*** Block opens ***
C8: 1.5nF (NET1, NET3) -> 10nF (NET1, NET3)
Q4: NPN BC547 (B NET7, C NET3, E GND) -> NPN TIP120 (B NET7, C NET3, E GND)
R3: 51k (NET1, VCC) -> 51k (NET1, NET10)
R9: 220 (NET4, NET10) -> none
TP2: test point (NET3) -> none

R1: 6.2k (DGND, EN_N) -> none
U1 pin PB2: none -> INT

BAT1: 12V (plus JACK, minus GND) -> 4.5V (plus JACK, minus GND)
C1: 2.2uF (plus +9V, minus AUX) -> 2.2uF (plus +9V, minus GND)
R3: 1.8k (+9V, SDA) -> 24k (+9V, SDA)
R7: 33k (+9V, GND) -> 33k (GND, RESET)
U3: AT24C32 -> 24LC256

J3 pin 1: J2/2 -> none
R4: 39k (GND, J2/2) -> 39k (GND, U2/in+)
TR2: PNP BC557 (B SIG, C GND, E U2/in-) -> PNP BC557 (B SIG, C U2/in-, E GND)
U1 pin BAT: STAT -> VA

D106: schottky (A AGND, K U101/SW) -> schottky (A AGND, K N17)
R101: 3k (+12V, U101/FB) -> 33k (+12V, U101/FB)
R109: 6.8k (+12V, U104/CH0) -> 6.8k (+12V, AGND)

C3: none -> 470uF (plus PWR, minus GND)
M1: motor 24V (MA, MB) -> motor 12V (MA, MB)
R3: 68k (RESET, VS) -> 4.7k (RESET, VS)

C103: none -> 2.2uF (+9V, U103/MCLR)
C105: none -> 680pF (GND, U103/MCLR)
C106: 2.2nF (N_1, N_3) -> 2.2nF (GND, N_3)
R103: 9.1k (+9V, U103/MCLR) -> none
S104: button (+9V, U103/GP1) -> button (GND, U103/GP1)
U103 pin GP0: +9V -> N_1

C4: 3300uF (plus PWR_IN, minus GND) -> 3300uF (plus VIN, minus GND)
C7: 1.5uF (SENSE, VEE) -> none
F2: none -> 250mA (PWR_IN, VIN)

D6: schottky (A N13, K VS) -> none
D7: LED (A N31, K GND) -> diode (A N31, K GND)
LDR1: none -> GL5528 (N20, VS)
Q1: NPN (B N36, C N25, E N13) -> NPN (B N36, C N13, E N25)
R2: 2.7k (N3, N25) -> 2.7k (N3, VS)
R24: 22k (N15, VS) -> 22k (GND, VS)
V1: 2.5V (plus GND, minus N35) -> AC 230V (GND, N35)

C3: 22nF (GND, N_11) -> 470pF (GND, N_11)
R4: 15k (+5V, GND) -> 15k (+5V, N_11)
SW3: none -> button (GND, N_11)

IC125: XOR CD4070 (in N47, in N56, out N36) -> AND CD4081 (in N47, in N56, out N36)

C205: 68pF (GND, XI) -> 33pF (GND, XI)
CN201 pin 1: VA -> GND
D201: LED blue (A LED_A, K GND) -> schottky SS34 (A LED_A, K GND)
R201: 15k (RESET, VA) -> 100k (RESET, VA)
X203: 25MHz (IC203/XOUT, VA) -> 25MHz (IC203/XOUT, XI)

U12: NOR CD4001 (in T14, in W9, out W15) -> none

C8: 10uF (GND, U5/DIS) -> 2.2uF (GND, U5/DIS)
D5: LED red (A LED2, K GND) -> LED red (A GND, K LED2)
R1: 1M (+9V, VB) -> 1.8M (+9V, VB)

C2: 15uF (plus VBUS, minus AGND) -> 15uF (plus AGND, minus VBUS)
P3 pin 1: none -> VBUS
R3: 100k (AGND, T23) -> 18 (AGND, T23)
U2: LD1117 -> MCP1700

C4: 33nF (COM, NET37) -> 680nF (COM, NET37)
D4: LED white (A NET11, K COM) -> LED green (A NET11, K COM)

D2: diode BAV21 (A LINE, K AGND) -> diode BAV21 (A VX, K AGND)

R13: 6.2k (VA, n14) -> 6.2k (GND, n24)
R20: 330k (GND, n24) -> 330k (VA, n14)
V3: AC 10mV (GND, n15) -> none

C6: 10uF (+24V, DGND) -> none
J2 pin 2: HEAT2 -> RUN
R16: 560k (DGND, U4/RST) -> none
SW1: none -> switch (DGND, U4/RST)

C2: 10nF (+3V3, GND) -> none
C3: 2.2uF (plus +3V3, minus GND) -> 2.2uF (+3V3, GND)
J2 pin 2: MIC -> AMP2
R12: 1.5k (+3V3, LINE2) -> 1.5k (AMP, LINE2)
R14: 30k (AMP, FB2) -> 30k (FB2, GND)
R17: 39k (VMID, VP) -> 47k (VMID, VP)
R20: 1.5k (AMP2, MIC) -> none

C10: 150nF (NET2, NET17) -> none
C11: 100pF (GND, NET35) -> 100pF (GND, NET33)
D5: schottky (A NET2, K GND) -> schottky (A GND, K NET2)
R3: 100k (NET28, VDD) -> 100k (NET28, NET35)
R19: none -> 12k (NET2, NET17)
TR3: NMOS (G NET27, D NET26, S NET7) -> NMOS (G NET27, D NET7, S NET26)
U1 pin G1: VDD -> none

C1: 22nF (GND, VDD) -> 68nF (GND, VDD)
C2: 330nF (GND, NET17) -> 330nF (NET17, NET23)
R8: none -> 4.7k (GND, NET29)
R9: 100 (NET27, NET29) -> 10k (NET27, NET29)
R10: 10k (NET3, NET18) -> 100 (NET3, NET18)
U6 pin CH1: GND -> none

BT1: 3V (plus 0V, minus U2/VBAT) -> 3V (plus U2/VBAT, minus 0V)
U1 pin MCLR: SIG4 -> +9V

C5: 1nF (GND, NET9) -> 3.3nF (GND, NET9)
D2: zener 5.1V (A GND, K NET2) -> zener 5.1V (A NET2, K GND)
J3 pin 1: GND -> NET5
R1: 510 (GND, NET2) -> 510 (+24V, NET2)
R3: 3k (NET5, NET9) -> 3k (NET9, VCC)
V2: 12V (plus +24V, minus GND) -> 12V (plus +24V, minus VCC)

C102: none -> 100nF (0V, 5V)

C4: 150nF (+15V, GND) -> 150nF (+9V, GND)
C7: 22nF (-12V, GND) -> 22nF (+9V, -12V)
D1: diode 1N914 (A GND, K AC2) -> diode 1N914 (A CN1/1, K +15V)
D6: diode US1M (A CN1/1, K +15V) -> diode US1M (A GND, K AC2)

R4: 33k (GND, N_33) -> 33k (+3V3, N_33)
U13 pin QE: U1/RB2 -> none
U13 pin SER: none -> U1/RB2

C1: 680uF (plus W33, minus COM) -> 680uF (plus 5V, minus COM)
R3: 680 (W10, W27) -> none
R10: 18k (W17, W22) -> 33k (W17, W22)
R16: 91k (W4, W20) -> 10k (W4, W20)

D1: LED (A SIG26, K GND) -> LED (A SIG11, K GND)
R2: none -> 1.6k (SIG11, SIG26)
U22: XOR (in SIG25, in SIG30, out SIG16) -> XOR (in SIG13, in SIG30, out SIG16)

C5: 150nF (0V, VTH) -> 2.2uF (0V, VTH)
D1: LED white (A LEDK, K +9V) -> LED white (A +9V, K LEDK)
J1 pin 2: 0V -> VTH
*** Block closes ***
## Exercise details:
When the line with "R10: 10k (NET3, NET18) -> 100 (NET3, NET18)" is reached in the data above, begin copying, and stop after the line with "C1: 680uF (plus"; copy each line exactly, both ends included.

## Output of the exercise:
R10: 10k (NET3, NET18) -> 100 (NET3, NET18)
U6 pin CH1: GND -> none

BT1: 3V (plus 0V, minus U2/VBAT) -> 3V (plus U2/VBAT, minus 0V)
U1 pin MCLR: SIG4 -> +9V

C5: 1nF (GND, NET9) -> 3.3nF (GND, NET9)
D2: zener 5.1V (A GND, K NET2) -> zener 5.1V (A NET2, K GND)
J3 pin 1: GND -> NET5
R1: 510 (GND, NET2) -> 510 (+24V, NET2)
R3: 3k (NET5, NET9) -> 3k (NET9, VCC)
V2: 12V (plus +24V, minus GND) -> 12V (plus +24V, minus VCC)

C102: none -> 100nF (0V, 5V)

C4: 150nF (+15V, GND) -> 150nF (+9V, GND)
C7: 22nF (-12V, GND) -> 22nF (+9V, -12V)
D1: diode 1N914 (A GND, K AC2) -> diode 1N914 (A CN1/1, K +15V)
D6: diode US1M (A CN1/1, K +15V) -> diode US1M (A GND, K AC2)

R4: 33k (GND, N_33) -> 33k (+3V3, N_33)
U13 pin QE: U1/RB2 -> none
U13 pin SER: none -> U1/RB2

C1: 680uF (plus W33, minus COM) -> 680uF (plus 5V, minus COM)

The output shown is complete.